[Material provided — start]
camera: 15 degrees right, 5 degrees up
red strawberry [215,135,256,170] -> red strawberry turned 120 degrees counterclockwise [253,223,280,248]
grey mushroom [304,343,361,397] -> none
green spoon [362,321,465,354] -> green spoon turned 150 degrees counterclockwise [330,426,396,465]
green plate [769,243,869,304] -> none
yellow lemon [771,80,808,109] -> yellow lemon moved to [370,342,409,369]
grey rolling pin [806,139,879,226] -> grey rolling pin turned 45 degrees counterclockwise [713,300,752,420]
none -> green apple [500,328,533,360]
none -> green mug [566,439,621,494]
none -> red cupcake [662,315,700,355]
[Material provided — finish]
■ **Instructions for the task**
Determine how many lines in the entries above hold the string "counterclockwise", then report that number and nothing further.

■ **Output**
3